WORK ORDER |
Print the full listing exactly.

◆ ◆ ◆

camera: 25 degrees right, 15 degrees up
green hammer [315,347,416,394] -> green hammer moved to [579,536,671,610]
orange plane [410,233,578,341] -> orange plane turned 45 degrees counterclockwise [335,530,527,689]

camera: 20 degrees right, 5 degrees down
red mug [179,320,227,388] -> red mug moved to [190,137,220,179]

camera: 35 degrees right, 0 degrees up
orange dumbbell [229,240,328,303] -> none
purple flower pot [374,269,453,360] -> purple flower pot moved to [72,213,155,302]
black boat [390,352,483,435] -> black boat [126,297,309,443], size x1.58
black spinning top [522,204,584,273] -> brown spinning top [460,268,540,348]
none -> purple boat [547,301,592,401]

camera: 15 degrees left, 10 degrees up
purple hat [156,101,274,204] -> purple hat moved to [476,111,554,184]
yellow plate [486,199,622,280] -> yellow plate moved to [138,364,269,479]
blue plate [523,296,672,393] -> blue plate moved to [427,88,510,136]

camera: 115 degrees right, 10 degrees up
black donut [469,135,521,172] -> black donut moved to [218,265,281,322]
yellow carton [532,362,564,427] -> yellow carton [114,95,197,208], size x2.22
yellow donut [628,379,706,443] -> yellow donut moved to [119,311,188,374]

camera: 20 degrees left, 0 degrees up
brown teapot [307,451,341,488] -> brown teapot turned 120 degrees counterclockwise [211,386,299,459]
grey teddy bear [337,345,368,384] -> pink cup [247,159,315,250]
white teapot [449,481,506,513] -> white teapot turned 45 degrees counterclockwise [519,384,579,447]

◆ ◆ ◆

YOUR RESPONSE |
camera: 25 degrees right, 15 degrees up
green hammer [315,347,416,394] -> green hammer moved to [579,536,671,610]
orange plane [410,233,578,341] -> orange plane turned 45 degrees counterclockwise [335,530,527,689]

camera: 20 degrees right, 5 degrees down
red mug [179,320,227,388] -> red mug moved to [190,137,220,179]

camera: 35 degrees right, 0 degrees up
orange dumbbell [229,240,328,303] -> none
purple flower pot [374,269,453,360] -> purple flower pot moved to [72,213,155,302]
black boat [390,352,483,435] -> black boat [126,297,309,443], size x1.58
black spinning top [522,204,584,273] -> brown spinning top [460,268,540,348]
none -> purple boat [547,301,592,401]

camera: 15 degrees left, 10 degrees up
purple hat [156,101,274,204] -> purple hat moved to [476,111,554,184]
yellow plate [486,199,622,280] -> yellow plate moved to [138,364,269,479]
blue plate [523,296,672,393] -> blue plate moved to [427,88,510,136]

camera: 115 degrees right, 10 degrees up
black donut [469,135,521,172] -> black donut moved to [218,265,281,322]
yellow carton [532,362,564,427] -> yellow carton [114,95,197,208], size x2.22
yellow donut [628,379,706,443] -> yellow donut moved to [119,311,188,374]

camera: 20 degrees left, 0 degrees up
brown teapot [307,451,341,488] -> brown teapot turned 120 degrees counterclockwise [211,386,299,459]
grey teddy bear [337,345,368,384] -> pink cup [247,159,315,250]
white teapot [449,481,506,513] -> white teapot turned 45 degrees counterclockwise [519,384,579,447]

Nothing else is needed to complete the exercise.